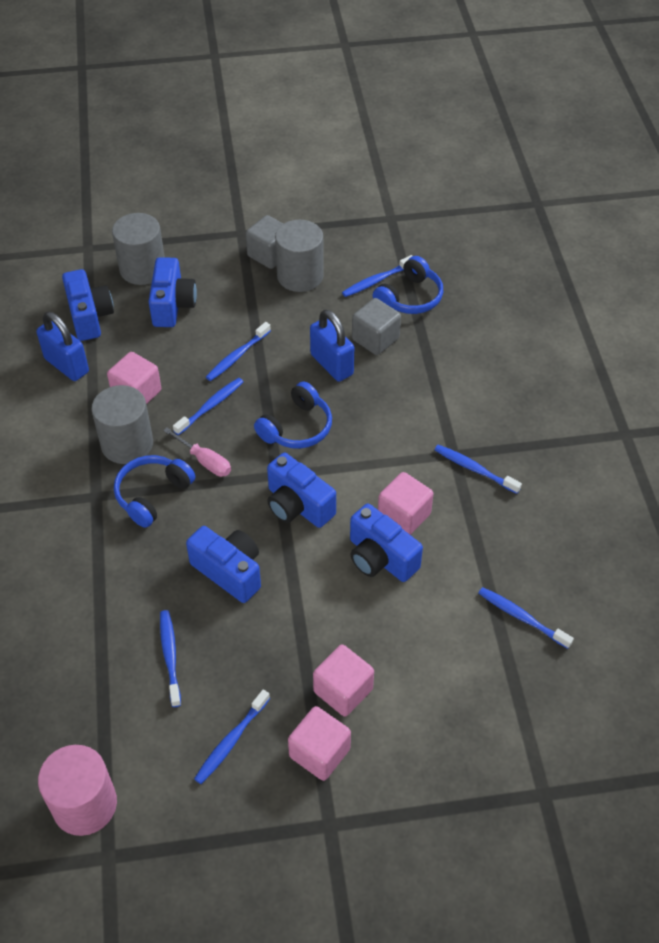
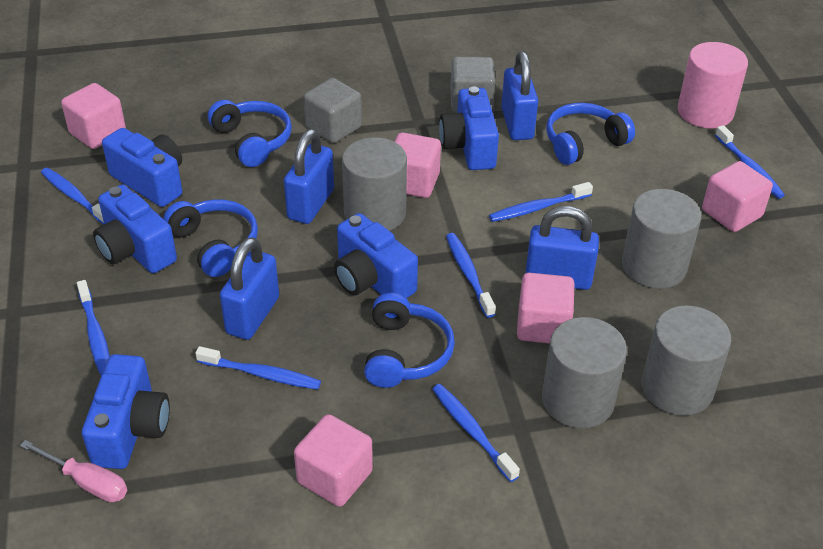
blue headphones: 3 -> 4
blue padlock: 2 -> 4
grey cylinder: 3 -> 4
pink cube: 4 -> 5

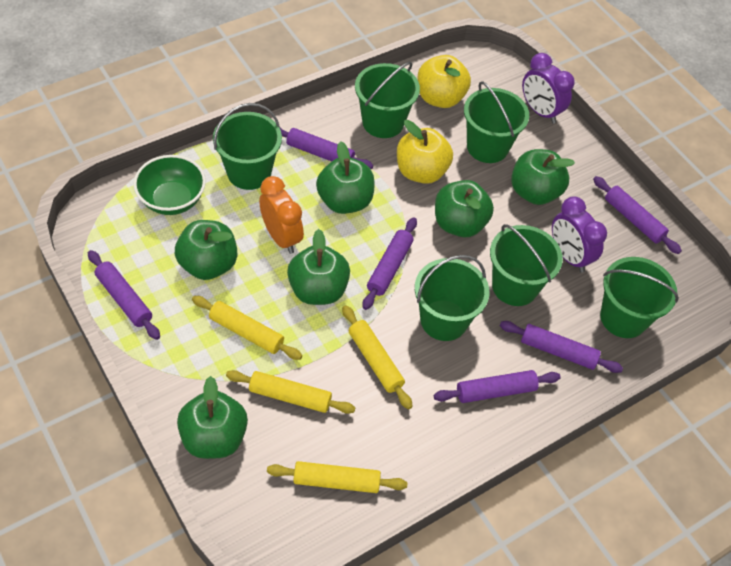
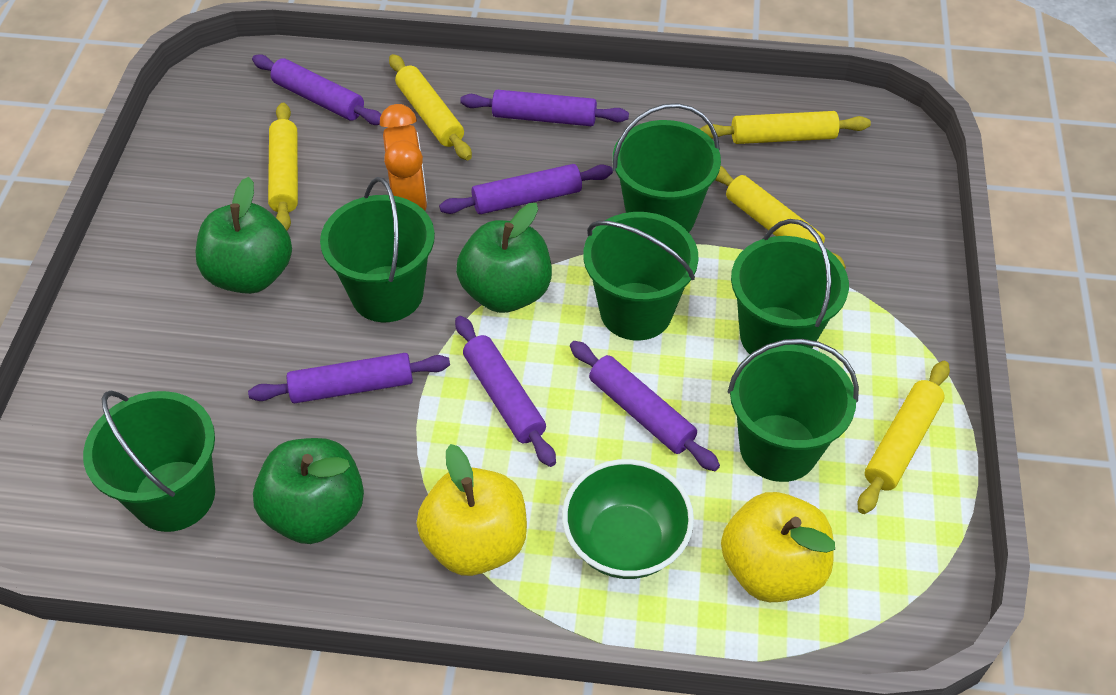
green apple: 6 -> 3
purple clock: 2 -> 0
yellow rolling pin: 4 -> 5

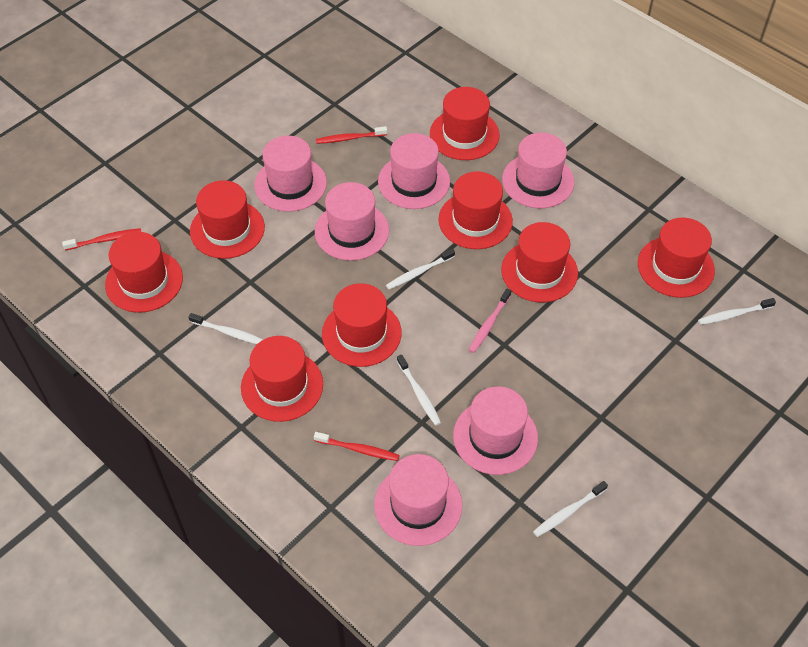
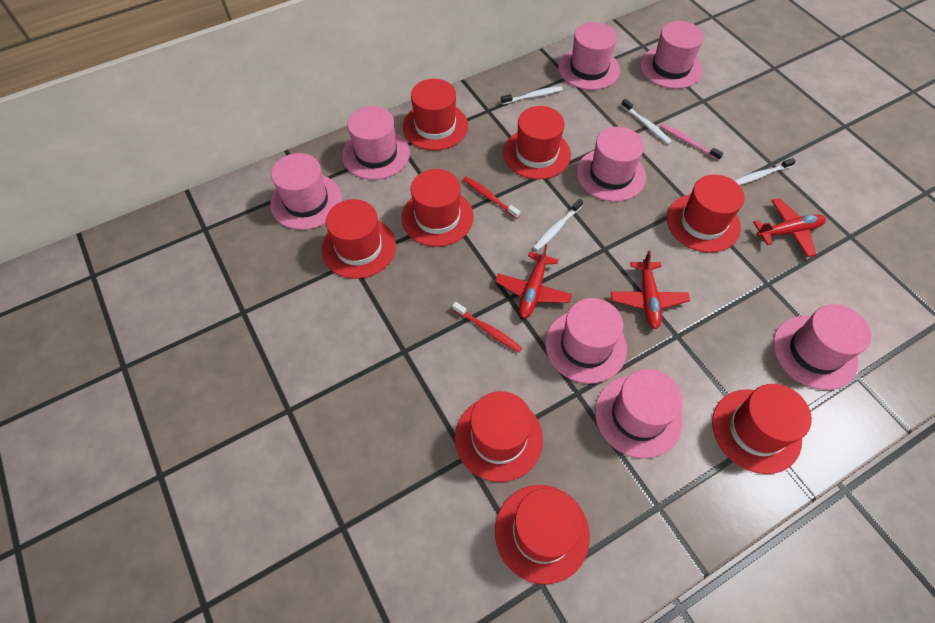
pink hat: 6 -> 8
red plane: 0 -> 3
red toothbrush: 3 -> 2
white toothbrush: 5 -> 4

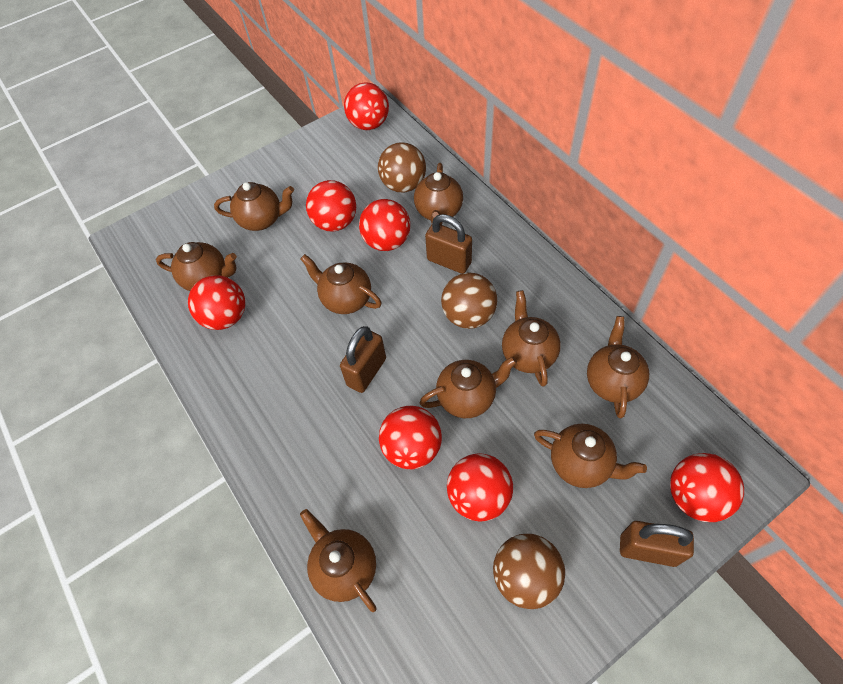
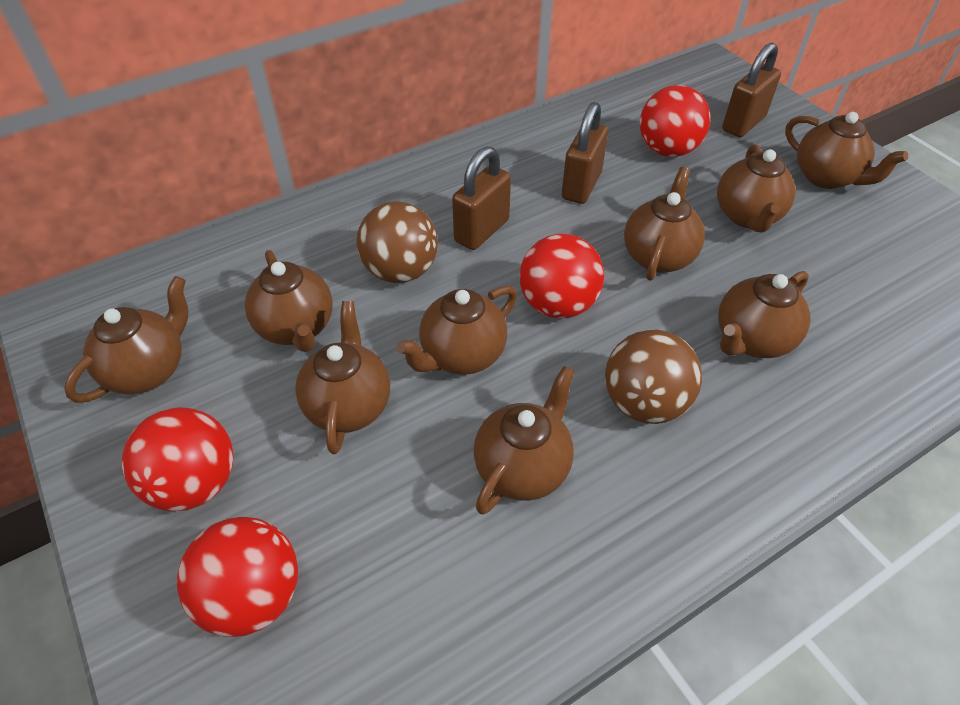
brown ball: 3 -> 2
red ball: 7 -> 4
■ ■ ■ ■ ■ ■ ■
> Requirement
Your answer must be an exact copy of the records, without the pictures.

> Reply to the task
blue headphones: 3 -> 4
blue padlock: 2 -> 4
grey cylinder: 3 -> 4
pink cube: 4 -> 5

green apple: 6 -> 3
purple clock: 2 -> 0
yellow rolling pin: 4 -> 5

pink hat: 6 -> 8
red plane: 0 -> 3
red toothbrush: 3 -> 2
white toothbrush: 5 -> 4

brown ball: 3 -> 2
red ball: 7 -> 4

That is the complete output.